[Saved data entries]
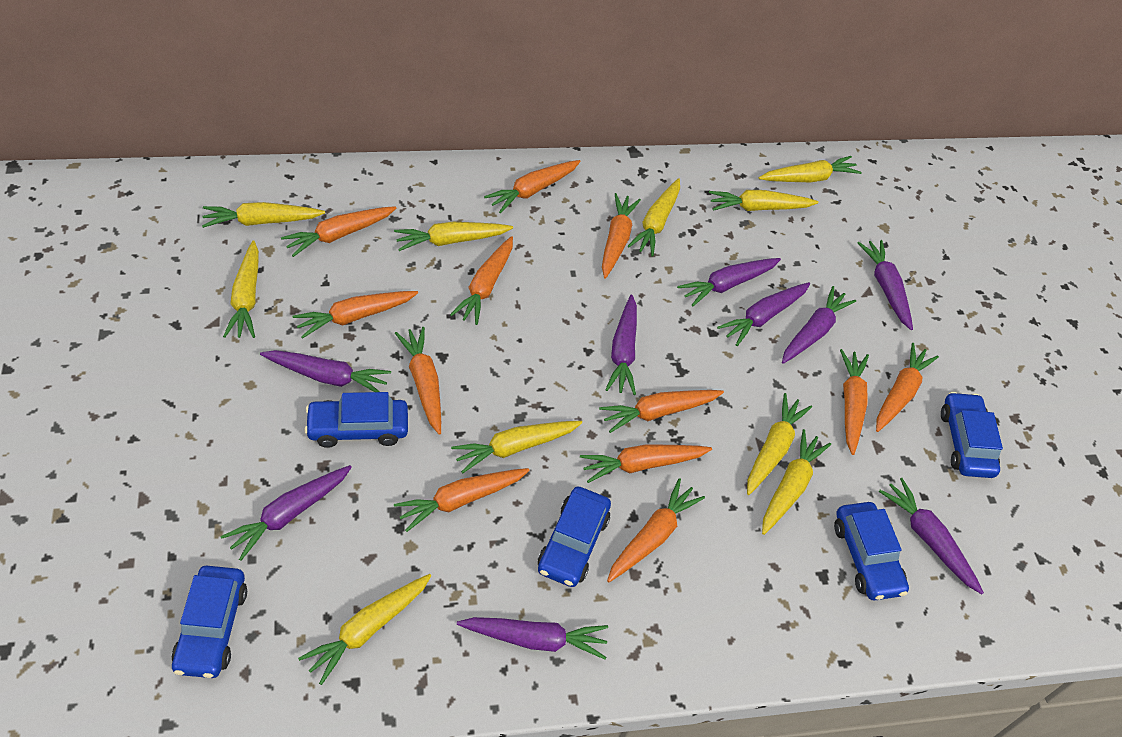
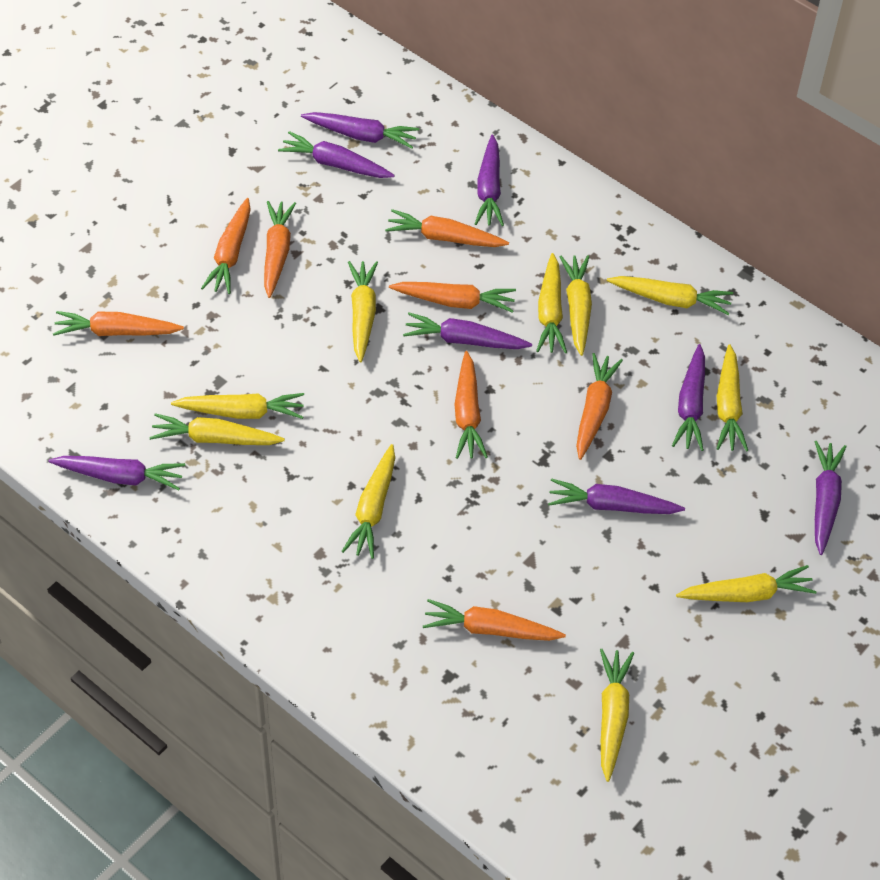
blue car: 5 -> 0
orange carrot: 12 -> 8
purple carrot: 9 -> 8

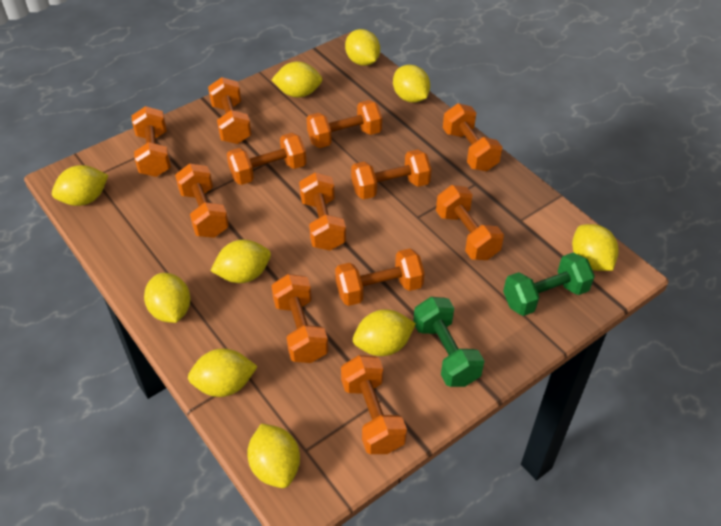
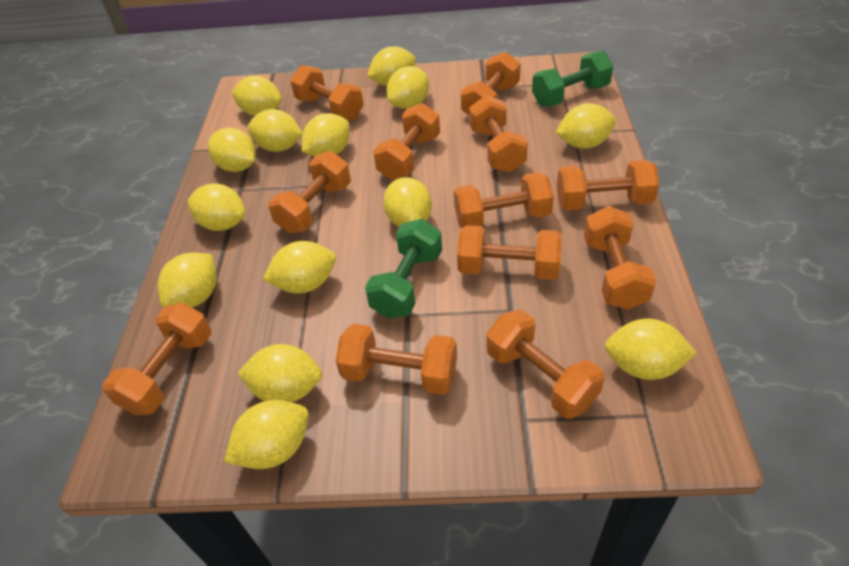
yellow lemon: 10 -> 14

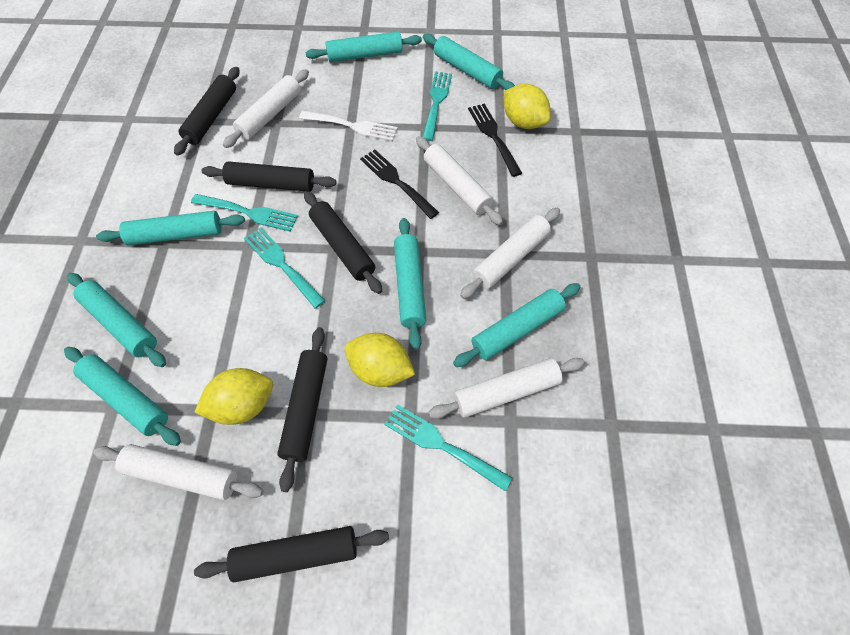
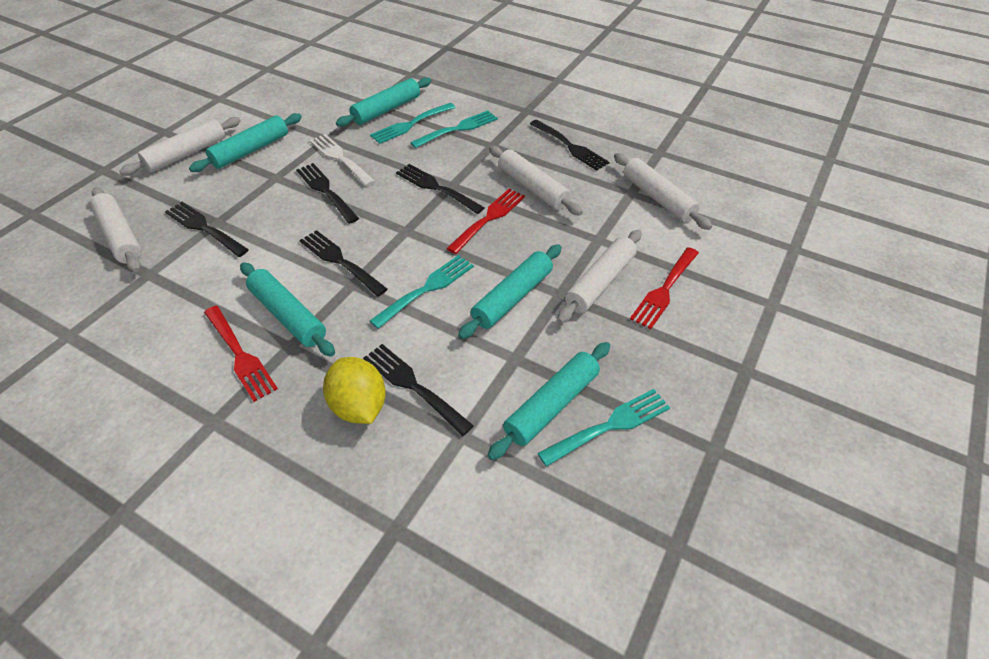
black fork: 2 -> 6
black rolling pin: 5 -> 0
red fork: 0 -> 3
turquoise rolling pin: 7 -> 5
yellow lemon: 3 -> 1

PROBLEM TO WORK ON: Copy out all the records exactly, excluding pictures.

ANSWER TO THIS PROBLEM:
blue car: 5 -> 0
orange carrot: 12 -> 8
purple carrot: 9 -> 8

yellow lemon: 10 -> 14

black fork: 2 -> 6
black rolling pin: 5 -> 0
red fork: 0 -> 3
turquoise rolling pin: 7 -> 5
yellow lemon: 3 -> 1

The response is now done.